**DATA FOR THIS EXERCISE:**
■ ■ ■
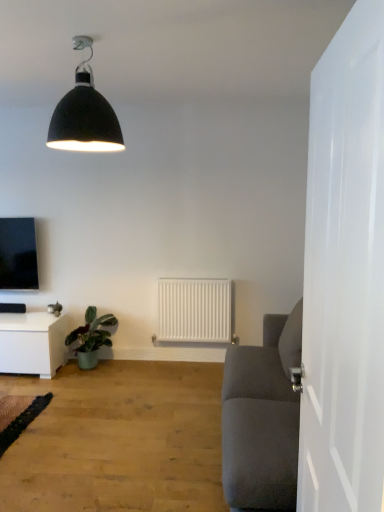
You are a GUI agent. You are given a task and a screenshot of the screen. Output one action in this format:
    pyautogui.click(x=<x>, y=<y>)
    Task: Click on the vacant space in front of green glossy plant at lower left
    The height and width of the screenshot is (512, 384).
    Given the screenshot: What is the action you would take?
    pyautogui.click(x=69, y=385)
■ ■ ■
**ACTION ITEM:**
Could you convert every line of the entries above into a Markdown table with the columns "Row" and "Text", numbering each row, skipping blank lines, and leaving out the pictures?

**RESPONSE AREA:**
| Row | Text |
|---|---|
| 1 | You are a GUI agent. You are given a task and a screenshot of the screen. Output one action in this format: |
| 2 |     pyautogui.click(x=<x>, y=<y>) |
| 3 |     Task: Click on the vacant space in front of green glossy plant at lower left |
| 4 |     The height and width of the screenshot is (512, 384). |
| 5 |     Given the screenshot: What is the action you would take? |
| 6 |     pyautogui.click(x=69, y=385) |